DATA TO PROCESS:

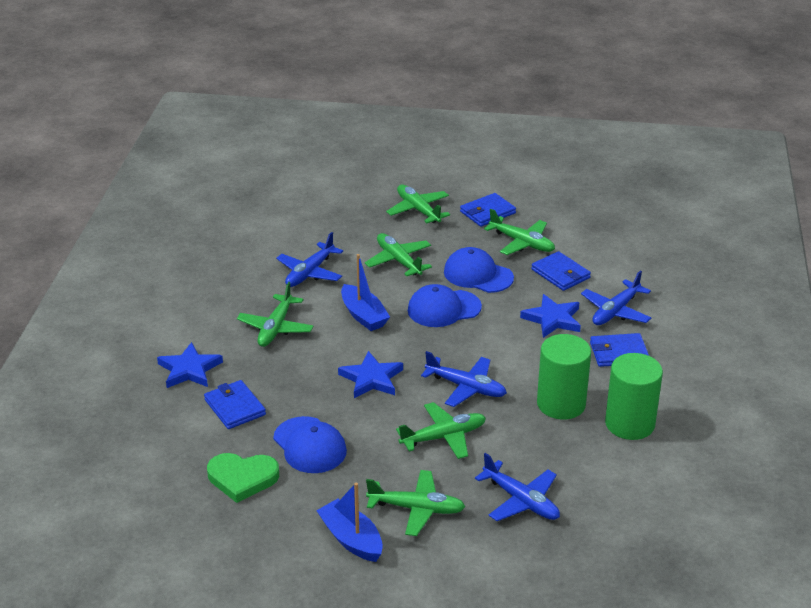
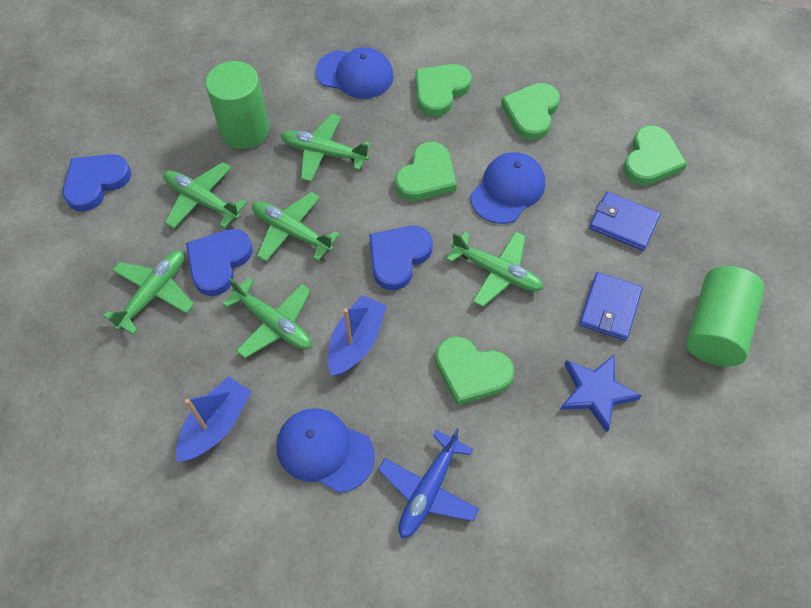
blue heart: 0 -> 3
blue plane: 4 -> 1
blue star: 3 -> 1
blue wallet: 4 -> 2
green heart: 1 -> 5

WHAT THE TASK REQUIRES: Check each line of the records for the string "blue" and state how many lines contain it. Give only the number.

RESPONSE AREA: 4